| Task statement |
Here, the job is to give back every entry below unchanged, omitting pictures.

(Image change detection data)
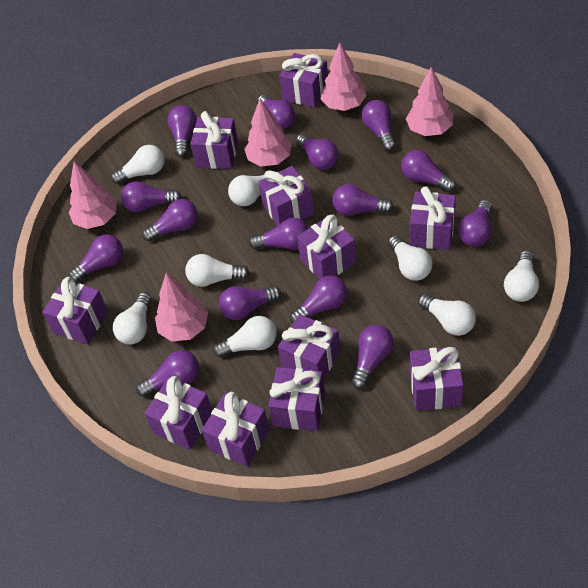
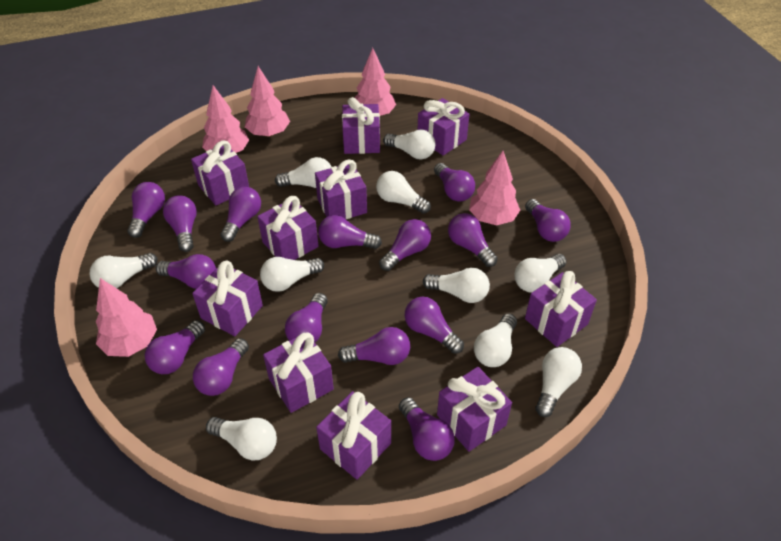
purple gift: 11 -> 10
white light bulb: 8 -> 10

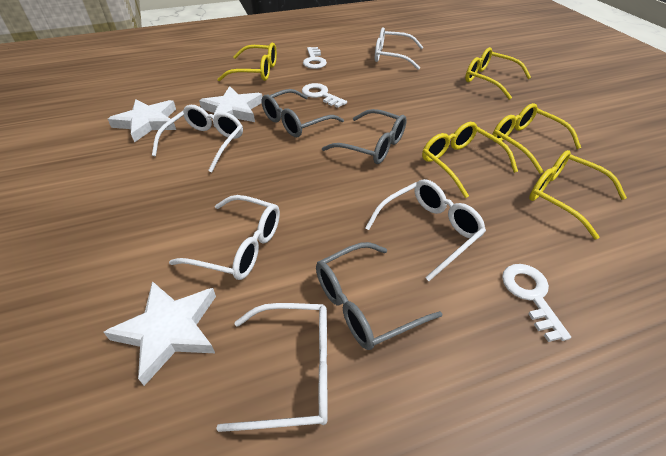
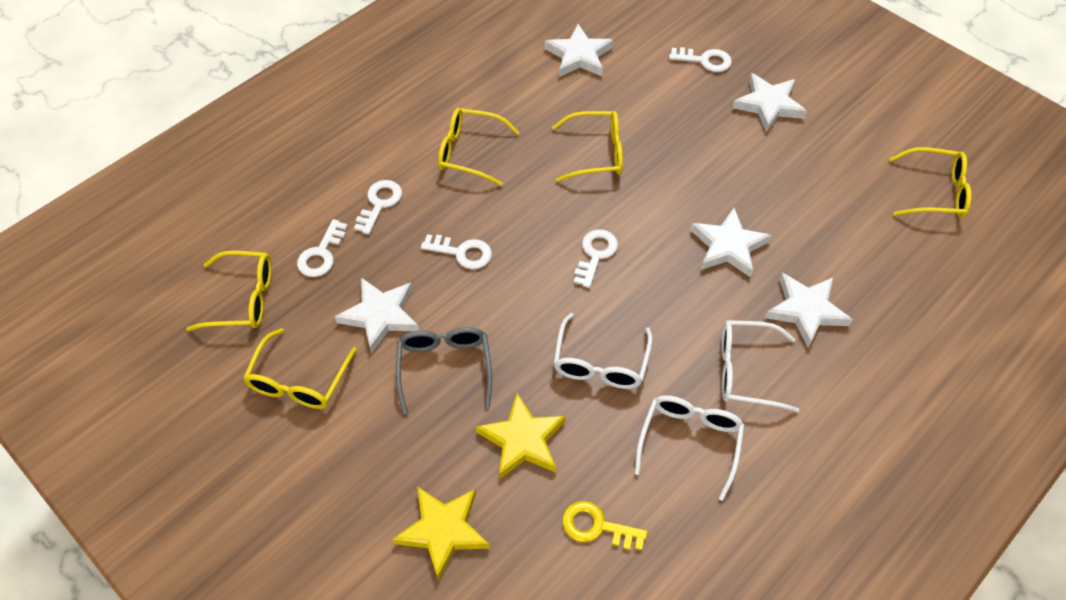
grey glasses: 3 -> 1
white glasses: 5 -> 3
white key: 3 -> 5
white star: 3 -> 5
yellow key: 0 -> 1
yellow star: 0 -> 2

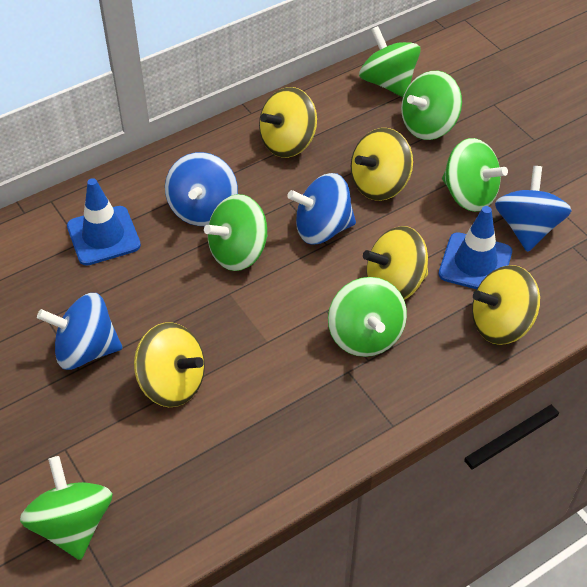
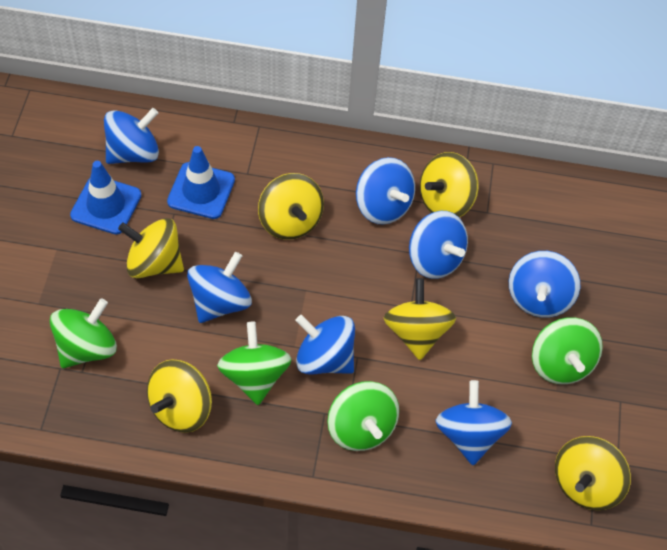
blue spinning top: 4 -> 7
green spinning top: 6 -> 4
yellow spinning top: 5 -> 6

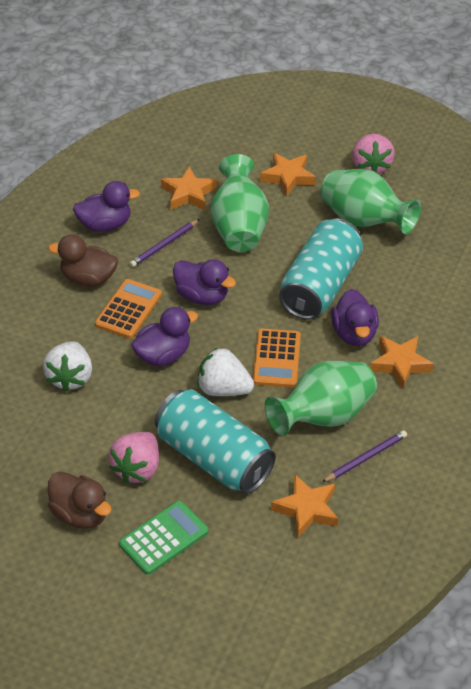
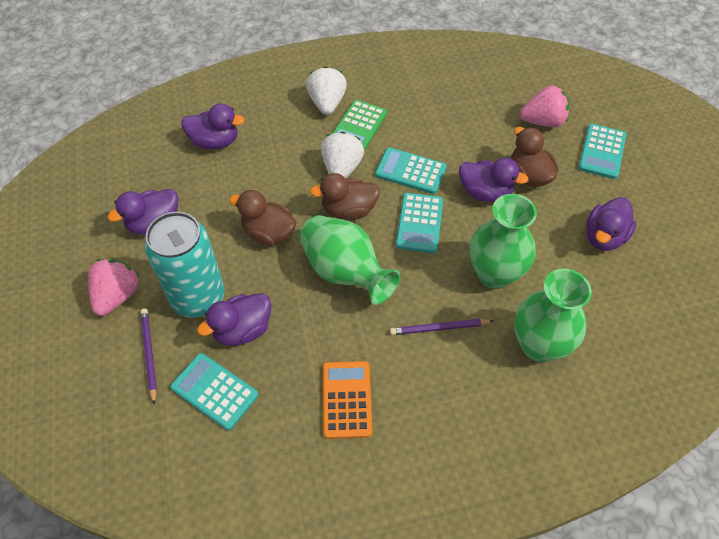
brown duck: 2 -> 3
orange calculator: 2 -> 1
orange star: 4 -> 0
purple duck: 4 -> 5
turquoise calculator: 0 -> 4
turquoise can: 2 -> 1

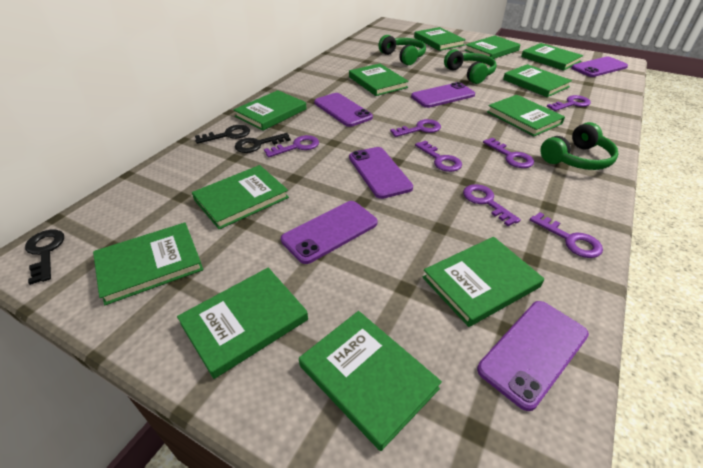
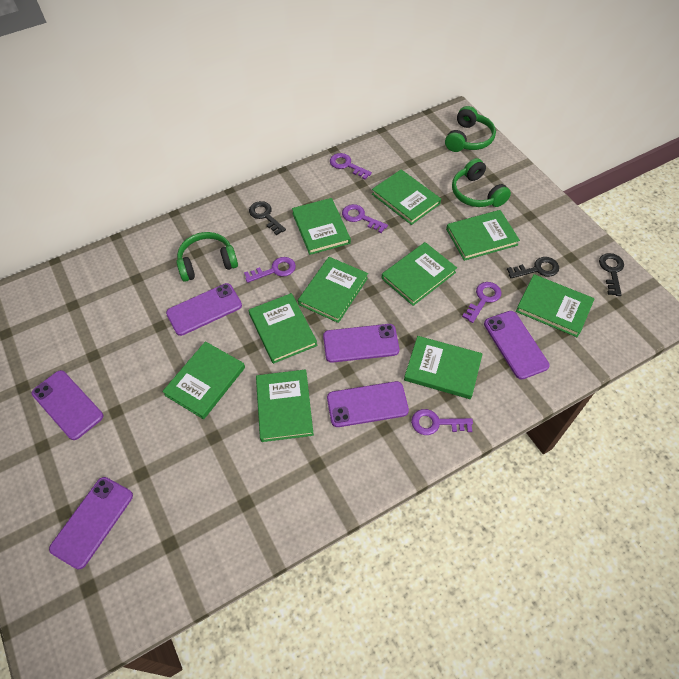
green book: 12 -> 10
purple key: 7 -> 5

| Task result |
purple gift: 11 -> 10
white light bulb: 8 -> 10

grey glasses: 3 -> 1
white glasses: 5 -> 3
white key: 3 -> 5
white star: 3 -> 5
yellow key: 0 -> 1
yellow star: 0 -> 2

blue spinning top: 4 -> 7
green spinning top: 6 -> 4
yellow spinning top: 5 -> 6

brown duck: 2 -> 3
orange calculator: 2 -> 1
orange star: 4 -> 0
purple duck: 4 -> 5
turquoise calculator: 0 -> 4
turquoise can: 2 -> 1

green book: 12 -> 10
purple key: 7 -> 5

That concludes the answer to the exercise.